[EXERCISE DESCRIPTION]: For each line of the listing that includes the word "right", show the whole line.

[EXERCISE INPUTS]:
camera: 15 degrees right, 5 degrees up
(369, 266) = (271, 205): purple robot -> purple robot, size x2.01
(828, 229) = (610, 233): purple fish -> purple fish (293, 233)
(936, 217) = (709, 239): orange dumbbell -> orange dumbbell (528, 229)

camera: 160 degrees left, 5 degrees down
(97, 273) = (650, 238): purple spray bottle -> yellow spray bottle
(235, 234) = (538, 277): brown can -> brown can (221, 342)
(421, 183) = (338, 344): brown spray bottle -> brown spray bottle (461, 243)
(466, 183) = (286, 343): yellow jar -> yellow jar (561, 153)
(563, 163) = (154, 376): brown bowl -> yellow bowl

==

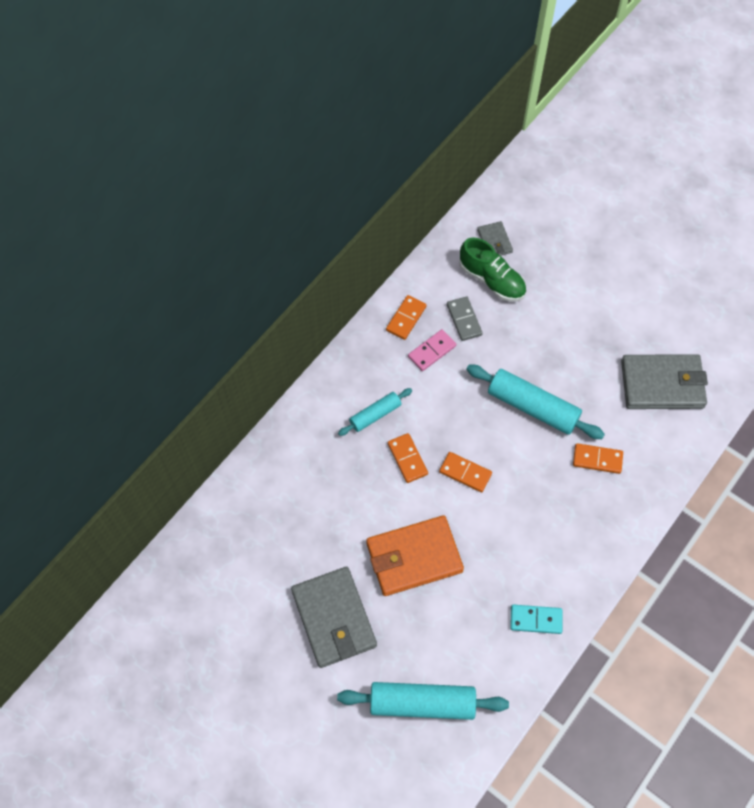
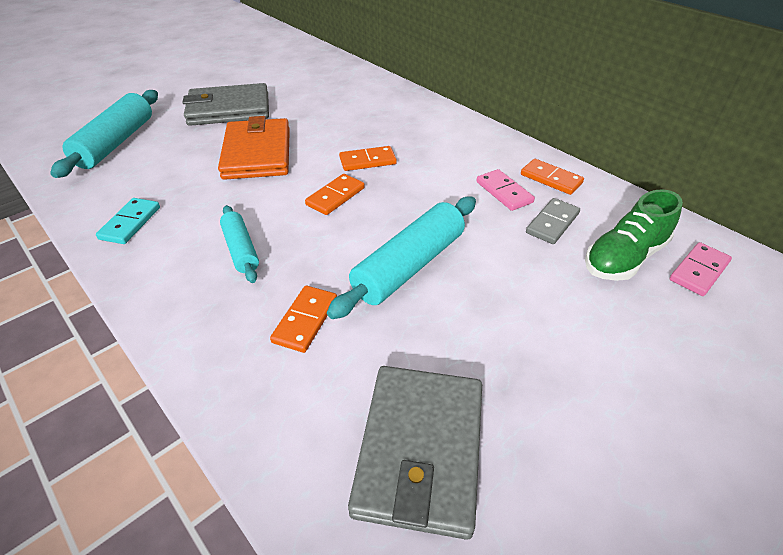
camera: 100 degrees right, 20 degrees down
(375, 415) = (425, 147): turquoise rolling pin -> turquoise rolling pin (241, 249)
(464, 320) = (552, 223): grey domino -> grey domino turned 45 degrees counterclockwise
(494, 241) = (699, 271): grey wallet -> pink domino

[RESULT FOR THIS TASK]:
camera: 15 degrees right, 5 degrees up
camera: 100 degrees right, 20 degrees down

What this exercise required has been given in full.